─── Available data ───

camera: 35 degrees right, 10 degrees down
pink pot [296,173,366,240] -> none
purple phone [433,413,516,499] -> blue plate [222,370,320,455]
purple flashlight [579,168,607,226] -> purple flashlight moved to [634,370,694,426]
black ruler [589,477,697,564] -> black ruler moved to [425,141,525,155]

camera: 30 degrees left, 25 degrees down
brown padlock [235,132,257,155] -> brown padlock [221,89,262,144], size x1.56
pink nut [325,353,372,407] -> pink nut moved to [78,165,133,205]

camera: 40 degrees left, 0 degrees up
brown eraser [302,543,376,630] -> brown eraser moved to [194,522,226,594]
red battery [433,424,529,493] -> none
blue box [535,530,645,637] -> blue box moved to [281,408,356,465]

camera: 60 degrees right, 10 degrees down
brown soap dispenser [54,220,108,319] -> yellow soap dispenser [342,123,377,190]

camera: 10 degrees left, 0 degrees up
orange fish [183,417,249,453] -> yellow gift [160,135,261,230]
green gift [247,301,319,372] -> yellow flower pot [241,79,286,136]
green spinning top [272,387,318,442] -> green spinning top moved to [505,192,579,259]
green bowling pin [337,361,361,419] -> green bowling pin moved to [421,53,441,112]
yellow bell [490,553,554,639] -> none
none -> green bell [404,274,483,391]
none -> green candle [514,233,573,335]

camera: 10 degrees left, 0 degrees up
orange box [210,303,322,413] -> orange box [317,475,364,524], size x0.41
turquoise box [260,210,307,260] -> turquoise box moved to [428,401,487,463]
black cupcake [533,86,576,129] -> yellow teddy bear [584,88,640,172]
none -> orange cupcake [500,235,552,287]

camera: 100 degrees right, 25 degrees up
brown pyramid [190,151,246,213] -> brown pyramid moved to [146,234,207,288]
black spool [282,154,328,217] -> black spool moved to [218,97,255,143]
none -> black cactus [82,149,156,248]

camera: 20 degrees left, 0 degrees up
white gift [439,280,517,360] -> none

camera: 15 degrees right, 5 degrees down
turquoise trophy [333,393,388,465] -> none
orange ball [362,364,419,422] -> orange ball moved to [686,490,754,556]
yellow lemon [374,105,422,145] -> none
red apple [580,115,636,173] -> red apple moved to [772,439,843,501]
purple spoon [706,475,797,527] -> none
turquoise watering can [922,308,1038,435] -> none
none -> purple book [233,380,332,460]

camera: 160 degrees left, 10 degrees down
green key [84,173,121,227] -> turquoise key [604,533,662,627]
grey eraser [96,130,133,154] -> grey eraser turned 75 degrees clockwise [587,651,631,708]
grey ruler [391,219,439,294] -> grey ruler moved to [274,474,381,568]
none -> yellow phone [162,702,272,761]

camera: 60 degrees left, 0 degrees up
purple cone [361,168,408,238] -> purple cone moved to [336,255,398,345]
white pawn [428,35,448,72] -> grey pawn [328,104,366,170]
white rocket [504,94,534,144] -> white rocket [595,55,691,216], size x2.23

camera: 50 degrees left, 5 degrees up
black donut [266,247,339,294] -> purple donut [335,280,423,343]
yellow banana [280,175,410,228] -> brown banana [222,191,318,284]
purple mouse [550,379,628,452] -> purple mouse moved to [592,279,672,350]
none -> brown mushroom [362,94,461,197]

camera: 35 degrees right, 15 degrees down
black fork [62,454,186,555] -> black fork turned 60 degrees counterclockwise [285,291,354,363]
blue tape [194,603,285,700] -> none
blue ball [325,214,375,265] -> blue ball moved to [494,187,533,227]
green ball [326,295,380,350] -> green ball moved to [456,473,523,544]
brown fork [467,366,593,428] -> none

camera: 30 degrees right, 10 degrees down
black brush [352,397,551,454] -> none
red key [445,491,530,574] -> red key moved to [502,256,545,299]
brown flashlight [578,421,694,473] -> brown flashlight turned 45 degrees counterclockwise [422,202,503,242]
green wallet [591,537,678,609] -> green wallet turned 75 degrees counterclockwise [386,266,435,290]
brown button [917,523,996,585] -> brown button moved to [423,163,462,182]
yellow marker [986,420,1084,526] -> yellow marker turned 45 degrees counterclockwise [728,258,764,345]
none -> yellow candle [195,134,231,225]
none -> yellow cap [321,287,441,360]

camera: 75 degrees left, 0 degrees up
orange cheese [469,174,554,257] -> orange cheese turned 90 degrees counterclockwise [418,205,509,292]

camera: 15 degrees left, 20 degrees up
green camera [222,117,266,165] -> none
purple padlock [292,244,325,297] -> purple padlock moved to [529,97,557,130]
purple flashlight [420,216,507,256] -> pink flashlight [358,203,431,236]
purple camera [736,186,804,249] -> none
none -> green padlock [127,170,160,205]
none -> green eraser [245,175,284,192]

───

(Problem description) For this exercise, output exactly the lines above from the line with "black donut [266,247,339,294]" to the line with "black fork [62,454,186,555]", counting both, and leave out the rest.

(Reply to the exercise)
black donut [266,247,339,294] -> purple donut [335,280,423,343]
yellow banana [280,175,410,228] -> brown banana [222,191,318,284]
purple mouse [550,379,628,452] -> purple mouse moved to [592,279,672,350]
none -> brown mushroom [362,94,461,197]

camera: 35 degrees right, 15 degrees down
black fork [62,454,186,555] -> black fork turned 60 degrees counterclockwise [285,291,354,363]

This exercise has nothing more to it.